WHAT THE TASK REQUIRES = Reproduce exactly the lines of the material beneath, from the line that contains "was: rosquilla (blanco)" to the line that contains "in_first: [171, 286, 120, 134]", both included, and no other lines.
----
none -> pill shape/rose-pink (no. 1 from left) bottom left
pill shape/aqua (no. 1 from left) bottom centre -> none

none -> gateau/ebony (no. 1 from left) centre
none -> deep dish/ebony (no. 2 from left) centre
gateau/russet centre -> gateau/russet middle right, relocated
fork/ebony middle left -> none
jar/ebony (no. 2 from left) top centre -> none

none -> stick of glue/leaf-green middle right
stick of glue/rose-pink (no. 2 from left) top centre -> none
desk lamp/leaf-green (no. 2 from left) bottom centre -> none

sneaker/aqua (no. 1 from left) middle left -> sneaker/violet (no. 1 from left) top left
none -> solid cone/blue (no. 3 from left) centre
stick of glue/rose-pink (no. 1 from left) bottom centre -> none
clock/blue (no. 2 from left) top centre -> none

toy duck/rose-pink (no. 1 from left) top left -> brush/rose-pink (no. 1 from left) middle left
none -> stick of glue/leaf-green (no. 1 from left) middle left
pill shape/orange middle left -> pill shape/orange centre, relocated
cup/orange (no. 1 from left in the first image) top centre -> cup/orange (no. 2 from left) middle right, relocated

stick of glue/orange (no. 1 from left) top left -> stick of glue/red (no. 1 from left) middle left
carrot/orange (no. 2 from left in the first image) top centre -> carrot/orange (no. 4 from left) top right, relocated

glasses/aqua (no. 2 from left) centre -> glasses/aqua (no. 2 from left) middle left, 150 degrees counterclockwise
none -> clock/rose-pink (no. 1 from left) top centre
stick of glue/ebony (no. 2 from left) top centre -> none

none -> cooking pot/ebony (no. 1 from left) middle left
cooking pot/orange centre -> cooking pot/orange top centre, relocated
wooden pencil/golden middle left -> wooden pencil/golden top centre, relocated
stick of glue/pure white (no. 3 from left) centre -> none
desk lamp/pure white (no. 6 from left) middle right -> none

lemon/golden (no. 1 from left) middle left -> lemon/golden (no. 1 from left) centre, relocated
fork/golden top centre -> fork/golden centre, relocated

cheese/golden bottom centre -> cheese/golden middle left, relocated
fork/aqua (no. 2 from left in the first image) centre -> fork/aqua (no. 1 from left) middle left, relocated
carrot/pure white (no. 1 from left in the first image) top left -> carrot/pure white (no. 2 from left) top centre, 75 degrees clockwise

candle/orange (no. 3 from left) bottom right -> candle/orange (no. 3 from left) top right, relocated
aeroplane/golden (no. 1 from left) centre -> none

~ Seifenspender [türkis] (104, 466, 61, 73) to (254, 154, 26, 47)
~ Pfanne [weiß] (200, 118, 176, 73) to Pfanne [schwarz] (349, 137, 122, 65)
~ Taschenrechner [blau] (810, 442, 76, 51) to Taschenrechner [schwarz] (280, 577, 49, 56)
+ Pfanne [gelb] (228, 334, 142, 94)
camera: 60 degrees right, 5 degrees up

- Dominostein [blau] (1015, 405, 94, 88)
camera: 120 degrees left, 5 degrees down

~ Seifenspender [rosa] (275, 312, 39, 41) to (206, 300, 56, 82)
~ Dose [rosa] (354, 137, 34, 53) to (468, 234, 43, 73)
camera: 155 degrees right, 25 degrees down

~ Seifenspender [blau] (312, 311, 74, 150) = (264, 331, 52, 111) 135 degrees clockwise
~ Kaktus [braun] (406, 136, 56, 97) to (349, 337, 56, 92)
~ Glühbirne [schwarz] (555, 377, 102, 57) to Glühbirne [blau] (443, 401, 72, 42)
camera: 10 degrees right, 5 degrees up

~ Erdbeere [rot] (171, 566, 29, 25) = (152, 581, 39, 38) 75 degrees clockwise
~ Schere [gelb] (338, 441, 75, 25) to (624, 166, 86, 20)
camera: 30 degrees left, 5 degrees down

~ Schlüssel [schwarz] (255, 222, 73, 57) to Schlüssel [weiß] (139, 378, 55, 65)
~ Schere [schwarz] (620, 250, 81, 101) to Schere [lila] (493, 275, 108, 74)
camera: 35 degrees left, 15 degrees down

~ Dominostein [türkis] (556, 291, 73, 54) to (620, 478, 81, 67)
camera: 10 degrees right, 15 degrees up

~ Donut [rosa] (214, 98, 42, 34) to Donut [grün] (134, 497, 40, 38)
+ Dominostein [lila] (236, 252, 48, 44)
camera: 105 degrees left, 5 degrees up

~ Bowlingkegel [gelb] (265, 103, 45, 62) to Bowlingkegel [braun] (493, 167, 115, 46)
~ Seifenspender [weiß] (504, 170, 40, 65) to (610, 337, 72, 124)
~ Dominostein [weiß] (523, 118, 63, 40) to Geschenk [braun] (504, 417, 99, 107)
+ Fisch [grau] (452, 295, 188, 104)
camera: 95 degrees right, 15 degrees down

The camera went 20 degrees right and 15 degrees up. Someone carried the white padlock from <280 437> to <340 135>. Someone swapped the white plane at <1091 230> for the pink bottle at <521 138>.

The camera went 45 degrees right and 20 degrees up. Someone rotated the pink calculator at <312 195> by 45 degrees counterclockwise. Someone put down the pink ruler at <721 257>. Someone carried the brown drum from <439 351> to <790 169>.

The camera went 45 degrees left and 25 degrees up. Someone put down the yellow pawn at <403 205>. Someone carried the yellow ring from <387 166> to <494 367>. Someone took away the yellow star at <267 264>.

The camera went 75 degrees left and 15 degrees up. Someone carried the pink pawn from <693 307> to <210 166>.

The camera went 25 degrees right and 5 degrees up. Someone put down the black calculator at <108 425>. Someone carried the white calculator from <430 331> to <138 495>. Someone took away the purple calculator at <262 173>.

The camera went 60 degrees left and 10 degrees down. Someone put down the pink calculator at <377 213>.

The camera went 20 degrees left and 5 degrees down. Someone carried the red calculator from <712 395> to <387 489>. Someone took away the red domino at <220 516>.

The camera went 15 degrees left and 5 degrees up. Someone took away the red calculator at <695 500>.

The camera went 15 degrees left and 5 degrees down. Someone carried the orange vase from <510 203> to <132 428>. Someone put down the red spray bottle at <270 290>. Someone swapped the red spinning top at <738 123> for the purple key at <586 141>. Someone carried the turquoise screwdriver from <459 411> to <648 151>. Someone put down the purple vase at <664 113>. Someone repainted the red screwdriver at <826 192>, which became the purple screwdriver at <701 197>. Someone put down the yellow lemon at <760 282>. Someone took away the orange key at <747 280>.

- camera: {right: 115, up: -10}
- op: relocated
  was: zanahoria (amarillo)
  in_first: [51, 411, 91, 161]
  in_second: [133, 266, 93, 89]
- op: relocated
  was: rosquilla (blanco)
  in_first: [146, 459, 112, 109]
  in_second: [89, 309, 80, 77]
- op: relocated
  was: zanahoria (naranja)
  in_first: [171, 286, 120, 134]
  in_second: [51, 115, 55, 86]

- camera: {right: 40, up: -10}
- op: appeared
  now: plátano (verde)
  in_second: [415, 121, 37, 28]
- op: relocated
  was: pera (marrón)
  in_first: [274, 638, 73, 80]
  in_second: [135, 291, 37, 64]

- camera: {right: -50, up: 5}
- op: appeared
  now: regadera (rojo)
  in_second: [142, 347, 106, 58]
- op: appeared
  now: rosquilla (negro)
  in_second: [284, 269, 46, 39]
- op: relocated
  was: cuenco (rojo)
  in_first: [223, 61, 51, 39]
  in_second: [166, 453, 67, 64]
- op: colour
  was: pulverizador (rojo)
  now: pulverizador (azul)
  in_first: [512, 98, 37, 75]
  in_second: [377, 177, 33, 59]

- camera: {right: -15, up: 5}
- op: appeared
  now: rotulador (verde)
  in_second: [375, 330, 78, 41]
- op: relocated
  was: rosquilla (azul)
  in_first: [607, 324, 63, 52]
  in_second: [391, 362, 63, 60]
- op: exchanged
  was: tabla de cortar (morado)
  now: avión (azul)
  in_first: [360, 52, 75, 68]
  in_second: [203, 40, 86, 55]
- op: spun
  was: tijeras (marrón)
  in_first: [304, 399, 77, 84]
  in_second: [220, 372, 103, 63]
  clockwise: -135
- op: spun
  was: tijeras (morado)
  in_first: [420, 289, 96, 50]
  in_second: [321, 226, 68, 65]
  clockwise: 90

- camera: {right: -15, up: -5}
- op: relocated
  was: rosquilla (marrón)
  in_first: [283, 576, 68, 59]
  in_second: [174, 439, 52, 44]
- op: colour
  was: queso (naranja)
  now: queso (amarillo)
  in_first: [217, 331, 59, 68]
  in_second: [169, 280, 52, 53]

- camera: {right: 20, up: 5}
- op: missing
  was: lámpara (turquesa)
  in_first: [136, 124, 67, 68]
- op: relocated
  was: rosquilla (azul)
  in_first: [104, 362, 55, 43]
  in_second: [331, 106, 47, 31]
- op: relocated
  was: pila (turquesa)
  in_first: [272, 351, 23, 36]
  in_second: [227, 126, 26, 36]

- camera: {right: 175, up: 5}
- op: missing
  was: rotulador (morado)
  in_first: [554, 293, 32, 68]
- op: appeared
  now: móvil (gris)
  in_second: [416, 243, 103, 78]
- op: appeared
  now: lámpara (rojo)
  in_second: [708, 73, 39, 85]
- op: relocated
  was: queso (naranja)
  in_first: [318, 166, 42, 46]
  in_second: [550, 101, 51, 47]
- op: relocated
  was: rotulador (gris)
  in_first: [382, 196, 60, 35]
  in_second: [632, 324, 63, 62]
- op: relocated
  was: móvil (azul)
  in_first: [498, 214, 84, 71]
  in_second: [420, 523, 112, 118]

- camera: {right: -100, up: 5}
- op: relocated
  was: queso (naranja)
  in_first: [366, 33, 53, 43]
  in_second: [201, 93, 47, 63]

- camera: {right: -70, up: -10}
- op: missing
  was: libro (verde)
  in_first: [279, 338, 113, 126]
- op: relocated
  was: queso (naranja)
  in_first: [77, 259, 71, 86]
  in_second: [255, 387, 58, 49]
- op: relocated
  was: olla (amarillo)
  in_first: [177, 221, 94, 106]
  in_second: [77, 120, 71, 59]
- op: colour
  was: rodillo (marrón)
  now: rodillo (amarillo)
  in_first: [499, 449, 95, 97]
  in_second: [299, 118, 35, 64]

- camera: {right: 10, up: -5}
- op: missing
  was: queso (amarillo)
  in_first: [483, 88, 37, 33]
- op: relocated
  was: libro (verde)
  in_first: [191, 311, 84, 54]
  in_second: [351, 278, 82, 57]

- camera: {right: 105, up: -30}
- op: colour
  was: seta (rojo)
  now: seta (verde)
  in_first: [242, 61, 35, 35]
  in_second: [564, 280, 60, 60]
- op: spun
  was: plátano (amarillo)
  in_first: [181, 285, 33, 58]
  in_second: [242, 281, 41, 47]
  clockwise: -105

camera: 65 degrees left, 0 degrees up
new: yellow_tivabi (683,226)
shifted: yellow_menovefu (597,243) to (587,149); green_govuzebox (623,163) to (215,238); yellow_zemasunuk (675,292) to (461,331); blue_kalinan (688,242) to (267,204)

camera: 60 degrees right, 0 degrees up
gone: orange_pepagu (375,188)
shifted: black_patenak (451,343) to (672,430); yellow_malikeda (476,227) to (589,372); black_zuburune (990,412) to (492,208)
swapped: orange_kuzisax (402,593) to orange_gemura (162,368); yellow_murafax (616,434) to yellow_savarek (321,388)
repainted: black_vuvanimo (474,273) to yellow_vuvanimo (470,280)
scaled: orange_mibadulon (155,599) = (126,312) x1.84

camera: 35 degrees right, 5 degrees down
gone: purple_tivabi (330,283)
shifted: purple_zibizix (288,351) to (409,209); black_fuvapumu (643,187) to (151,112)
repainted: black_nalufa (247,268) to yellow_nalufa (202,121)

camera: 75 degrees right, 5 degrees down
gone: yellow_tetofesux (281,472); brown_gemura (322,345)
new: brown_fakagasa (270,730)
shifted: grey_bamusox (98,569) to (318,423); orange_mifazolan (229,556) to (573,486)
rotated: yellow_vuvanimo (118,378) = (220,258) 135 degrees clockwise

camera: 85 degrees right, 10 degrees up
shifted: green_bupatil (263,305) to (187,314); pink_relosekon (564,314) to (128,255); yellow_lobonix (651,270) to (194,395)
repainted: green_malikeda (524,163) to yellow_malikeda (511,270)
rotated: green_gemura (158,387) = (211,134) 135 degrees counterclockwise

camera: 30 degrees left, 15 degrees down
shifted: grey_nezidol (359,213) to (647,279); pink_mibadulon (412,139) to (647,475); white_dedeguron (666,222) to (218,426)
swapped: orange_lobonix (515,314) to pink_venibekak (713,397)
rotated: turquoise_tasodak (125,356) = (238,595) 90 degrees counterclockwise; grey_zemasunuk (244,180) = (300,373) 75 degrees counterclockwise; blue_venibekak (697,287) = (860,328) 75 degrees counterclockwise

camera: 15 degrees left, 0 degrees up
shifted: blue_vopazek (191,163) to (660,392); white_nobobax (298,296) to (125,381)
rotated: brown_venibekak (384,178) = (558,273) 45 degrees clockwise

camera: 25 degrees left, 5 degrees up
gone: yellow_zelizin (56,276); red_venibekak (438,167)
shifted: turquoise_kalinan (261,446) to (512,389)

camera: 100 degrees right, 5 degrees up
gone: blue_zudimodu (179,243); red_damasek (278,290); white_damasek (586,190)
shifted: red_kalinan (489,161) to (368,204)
----
ANSWER SPACE =
  was: rosquilla (blanco)
  in_first: [146, 459, 112, 109]
  in_second: [89, 309, 80, 77]
- op: relocated
  was: zanahoria (naranja)
  in_first: [171, 286, 120, 134]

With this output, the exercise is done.